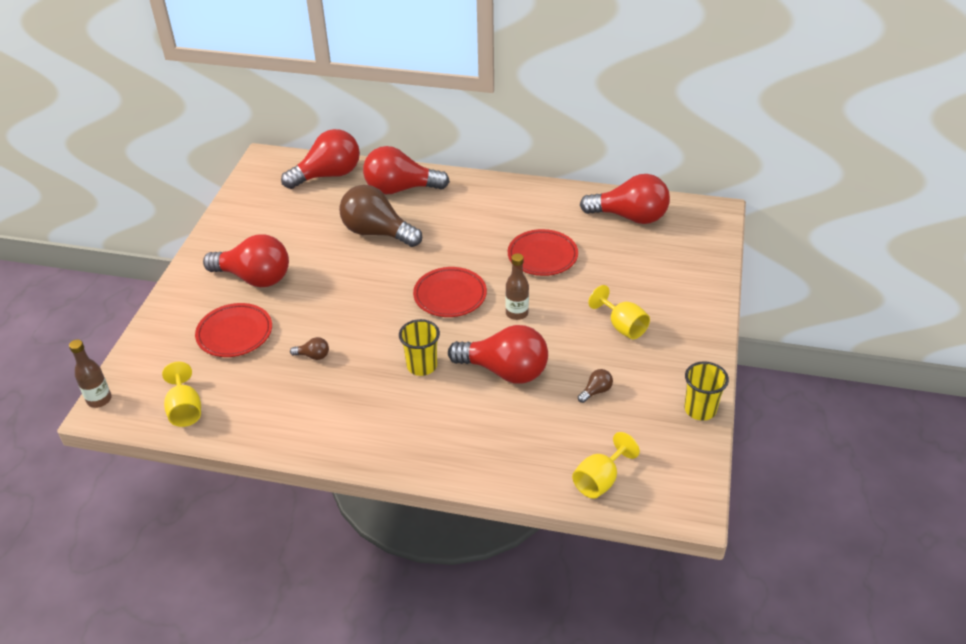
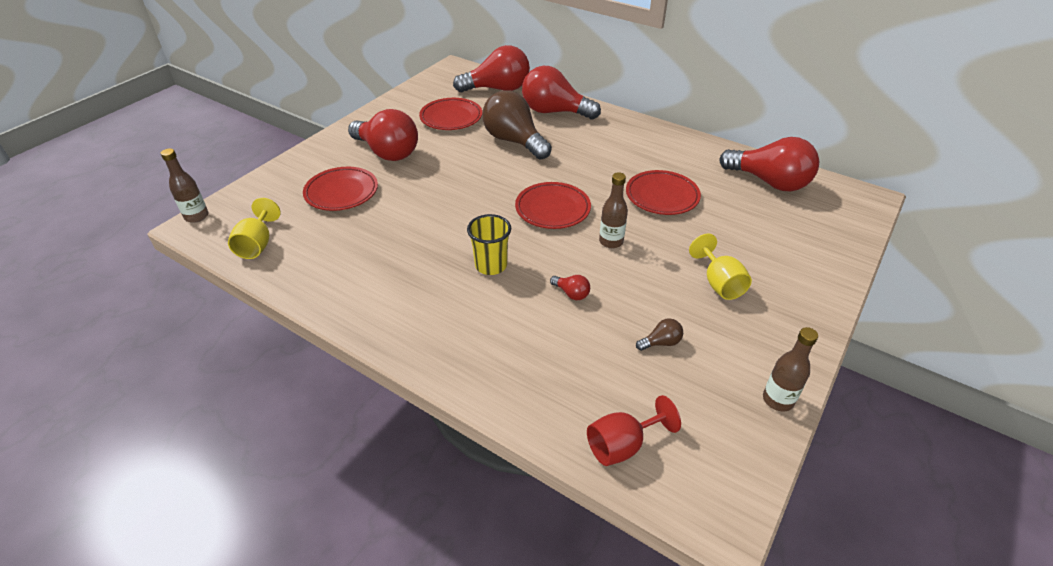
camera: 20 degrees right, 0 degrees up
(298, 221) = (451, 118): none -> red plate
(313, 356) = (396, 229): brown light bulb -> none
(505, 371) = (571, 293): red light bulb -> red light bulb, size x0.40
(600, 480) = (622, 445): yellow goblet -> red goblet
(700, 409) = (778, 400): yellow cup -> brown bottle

### Your instructions
Where a line in the entries holds the word "none", copy that line.

### Exercise result
(298, 221) = (451, 118): none -> red plate
(313, 356) = (396, 229): brown light bulb -> none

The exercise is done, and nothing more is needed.